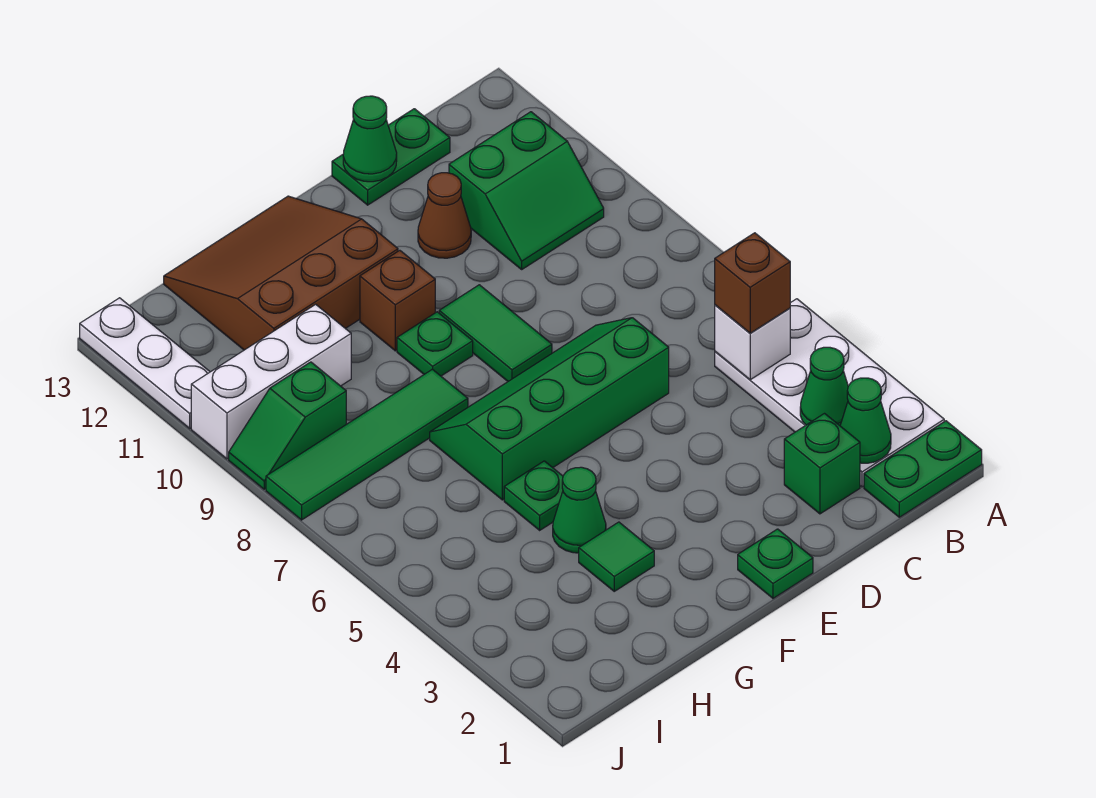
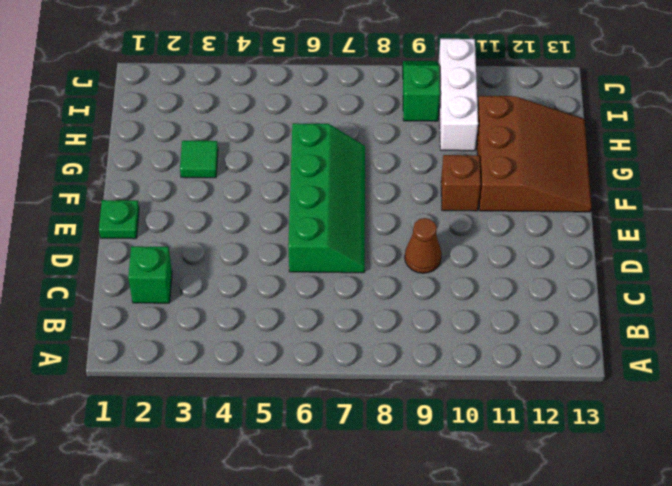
brown cone D9 level 1 -> brown cone D11 level 1
none -> green plate A1:B1 level 1
none -> white plate A2:B5 level 1
none -> green slope B10:C11 level 1 top 11

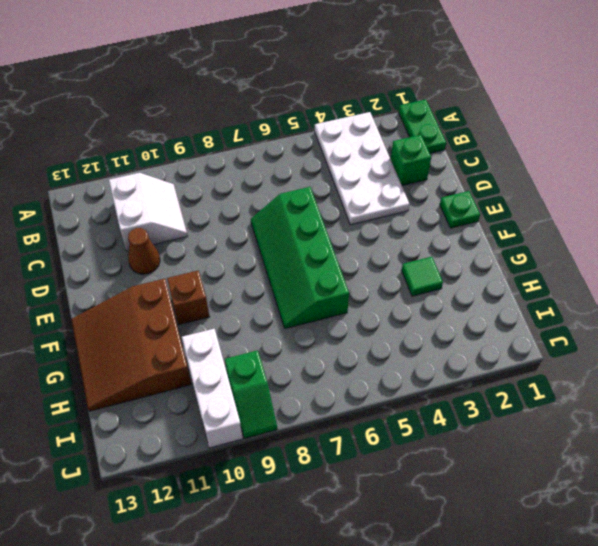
white plate A3:D4 level 1 -> white plate A2:B5 level 1
white slope B10:C11 level 1 top 11 -> green slope B10:C11 level 1 top 11
none -> green plate C13:D13 level 1
none -> green tile E8:E9 level 1
none -> green plate F9 level 1

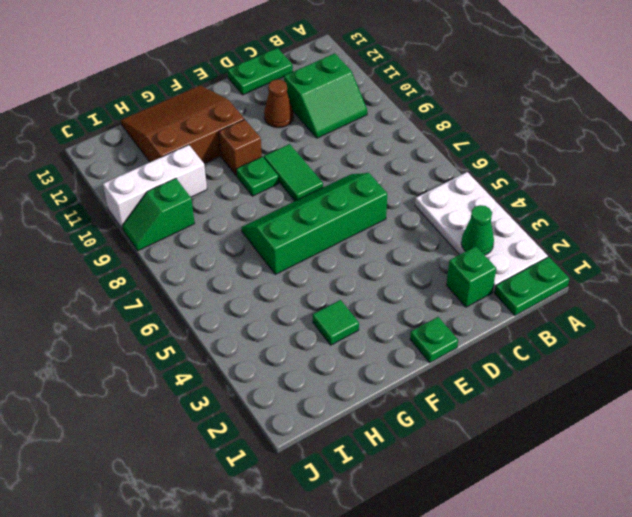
none -> green cone G4 level 1
none -> green plate G5 level 1
none -> green tile G8:J8 level 1

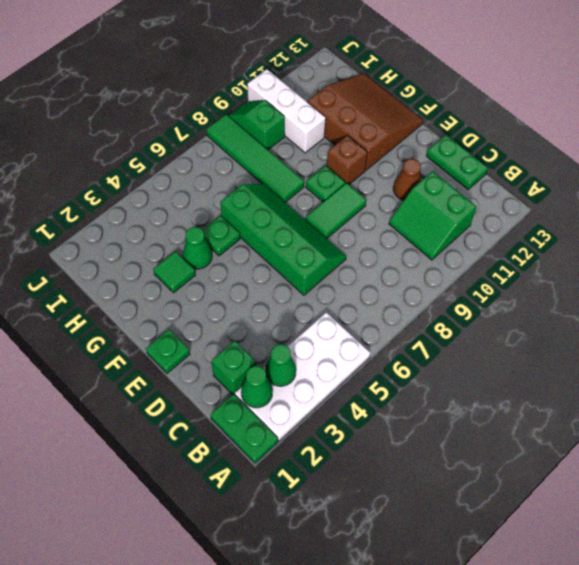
none -> white plate J11:J13 level 1
none -> white brick B5 level 2
none -> green cone D13 level 2

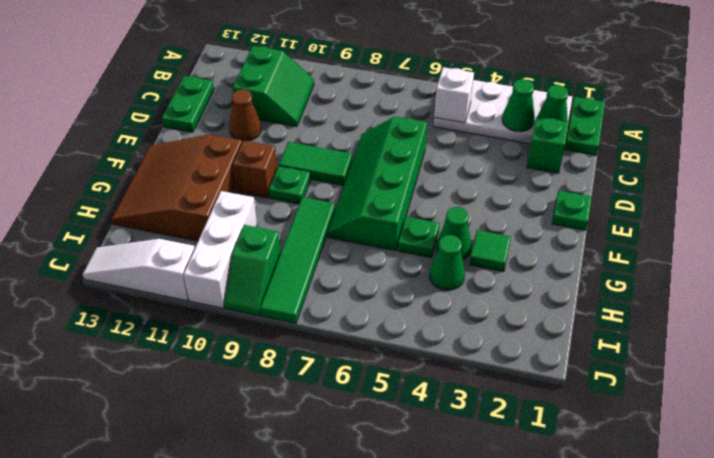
green cone H4 level 1 -> green cone D13 level 2
white slope J11:J13 level 1 top 11 -> white plate J11:J13 level 1
none -> brown brick B5 level 3

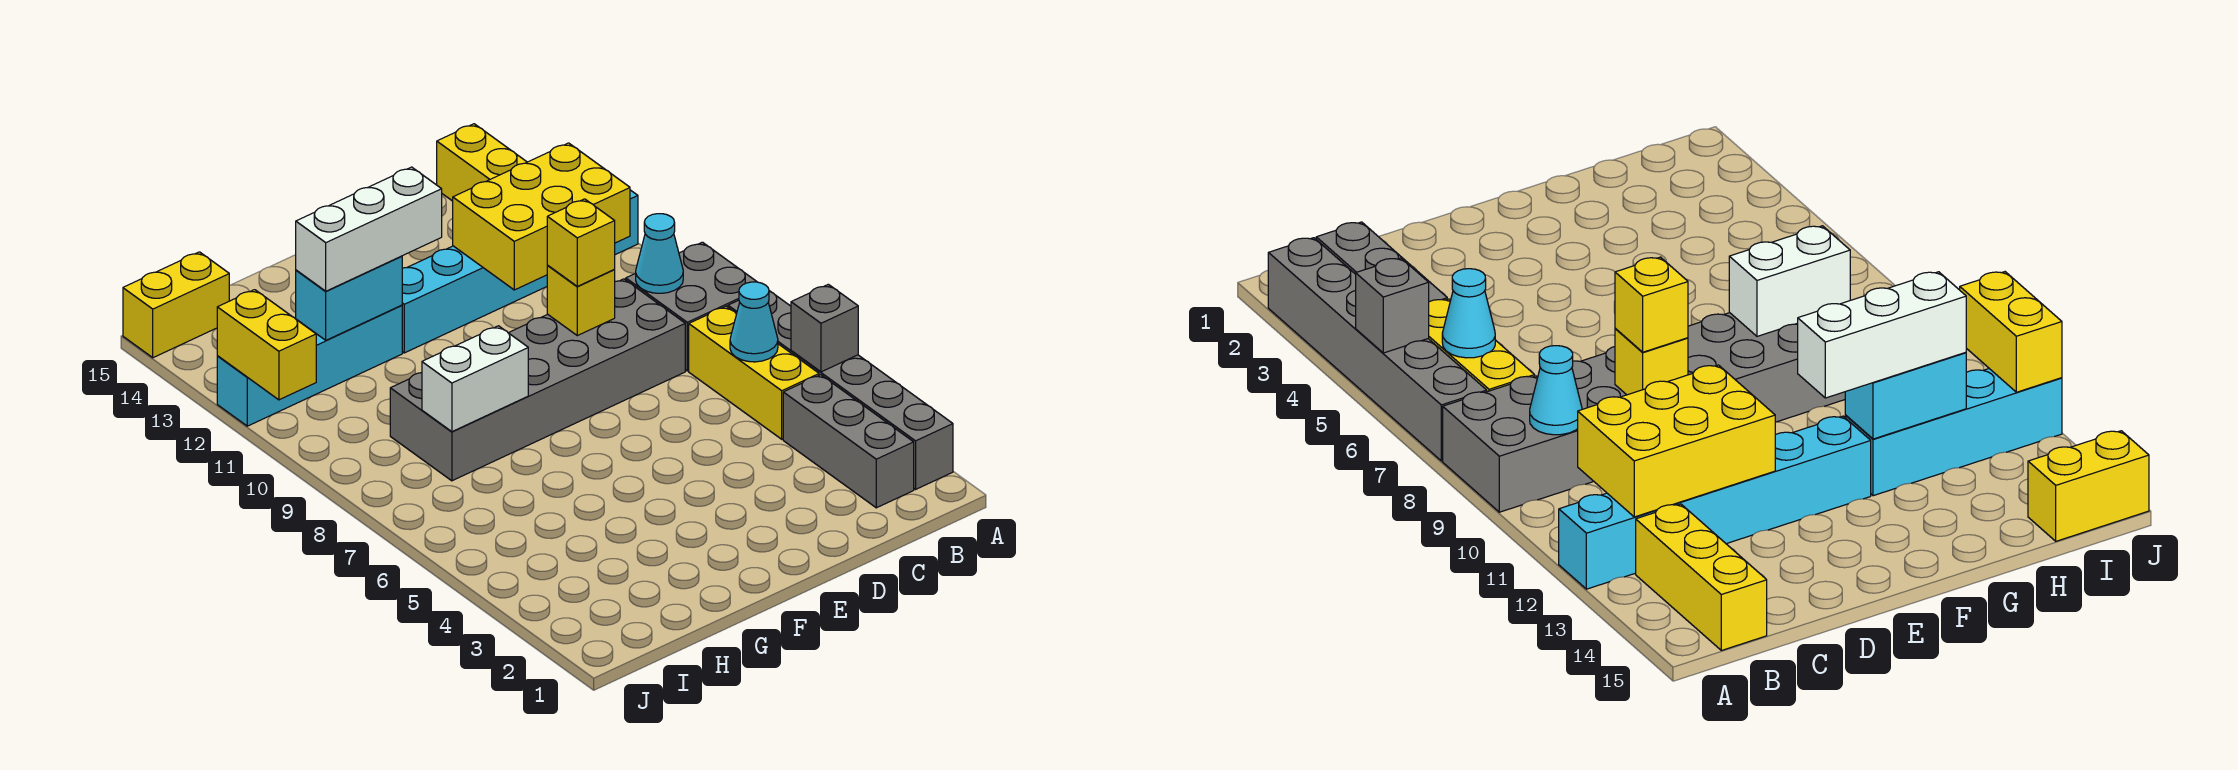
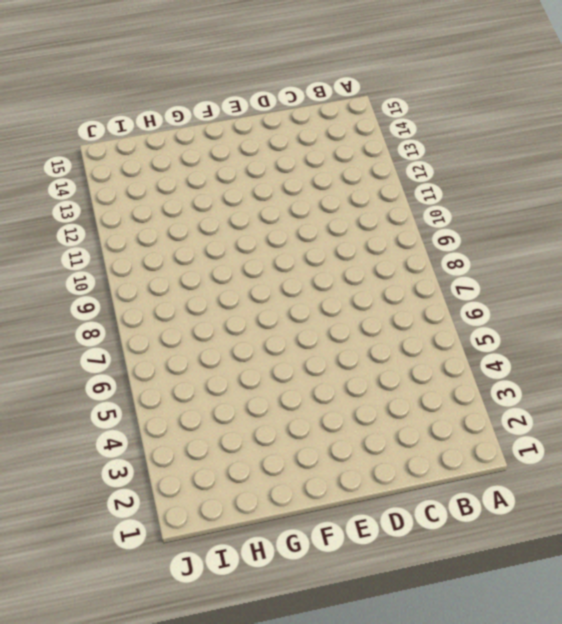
none -> grey brick A2:A7 level 1
none -> grey brick A8:B9 level 1
none -> cyan brick A12:F12 level 1

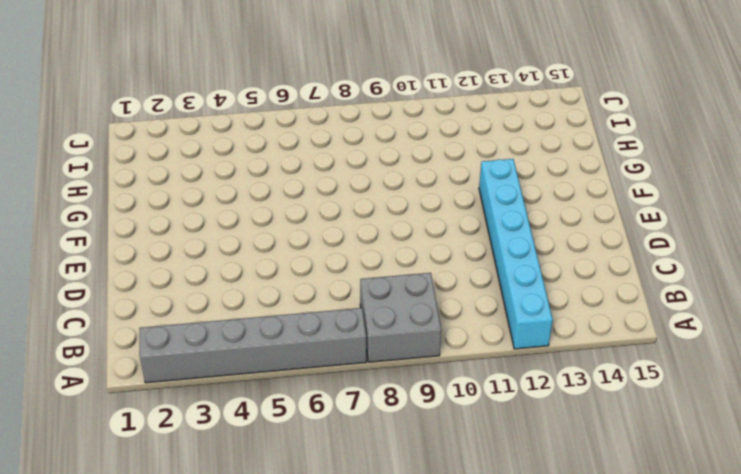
none -> grey brick B2:B4 level 1
none -> yellow brick B5:B7 level 1
none -> yellow brick B13:B15 level 1

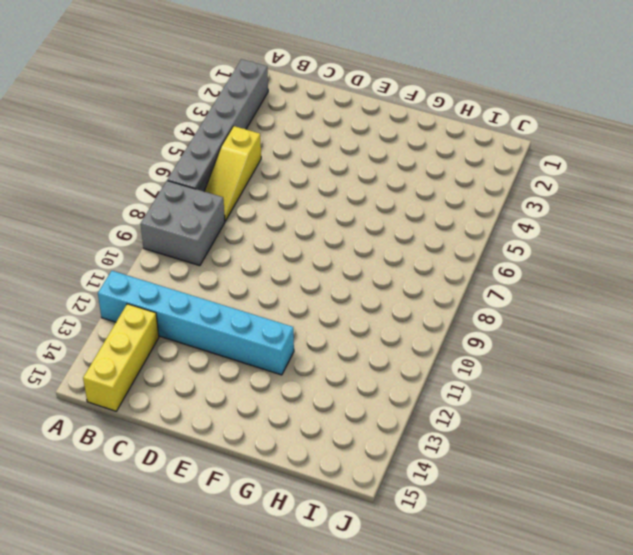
yellow slope B5:B7 level 1 top 5 -> yellow brick B5:B7 level 1
none -> grey brick B2:B4 level 1
none -> grey brick C8:H9 level 1
none -> cyan brick G12:J12 level 1

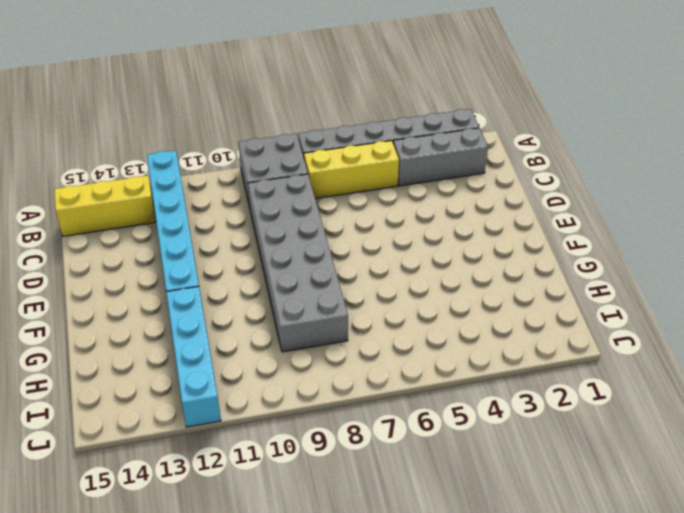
none -> yellow brick I15:J15 level 1
none -> grey brick A5 level 2
none -> cyan cone B6 level 2

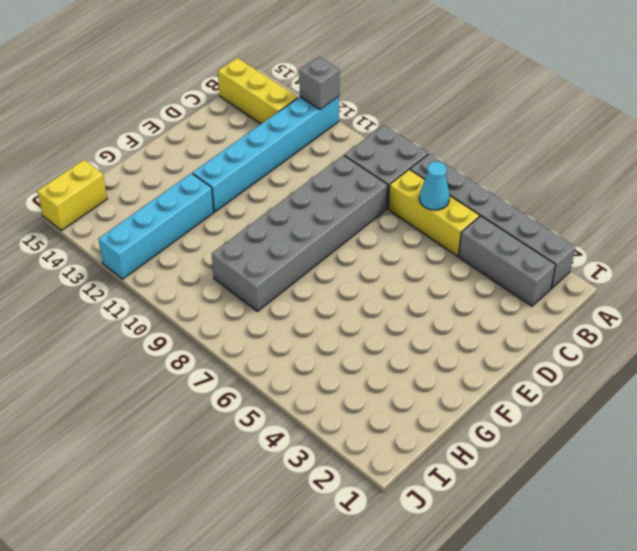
grey brick A12 level 2 -> grey brick A5 level 2
none -> cyan cone B9 level 2
none -> yellow brick B11:D12 level 2
none -> yellow brick D9 level 2

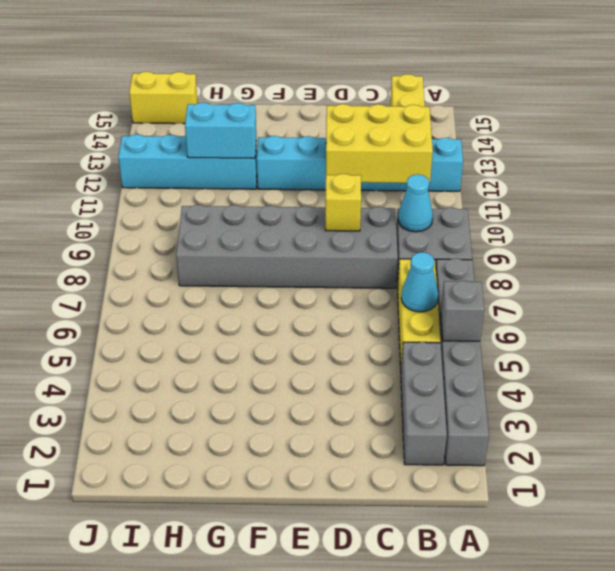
none -> white brick G8:H8 level 2
none -> yellow brick J11:J12 level 2
none -> yellow brick D9 level 3

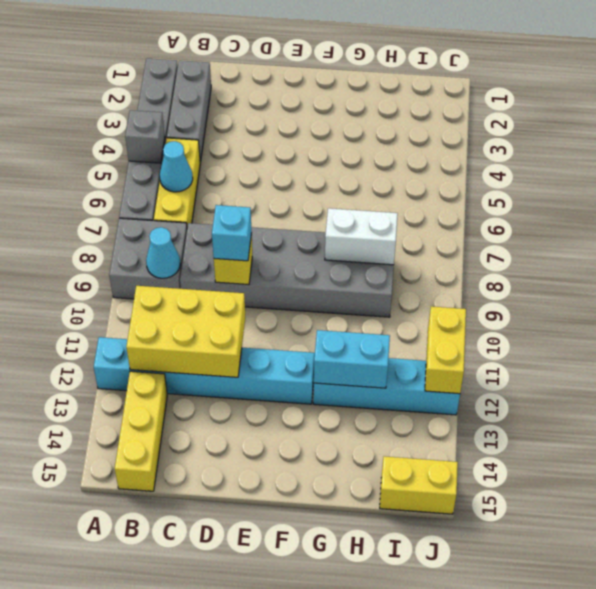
cyan brick D9 level 3 -> yellow brick D9 level 3
none -> white brick F12:H12 level 3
※
-- Problem description --
Please copy nothing but the lines from the one that holds "cyan brick D9" through the last line of the material above, exactly as written.

-- Exercise result --
cyan brick D9 level 3 -> yellow brick D9 level 3
none -> white brick F12:H12 level 3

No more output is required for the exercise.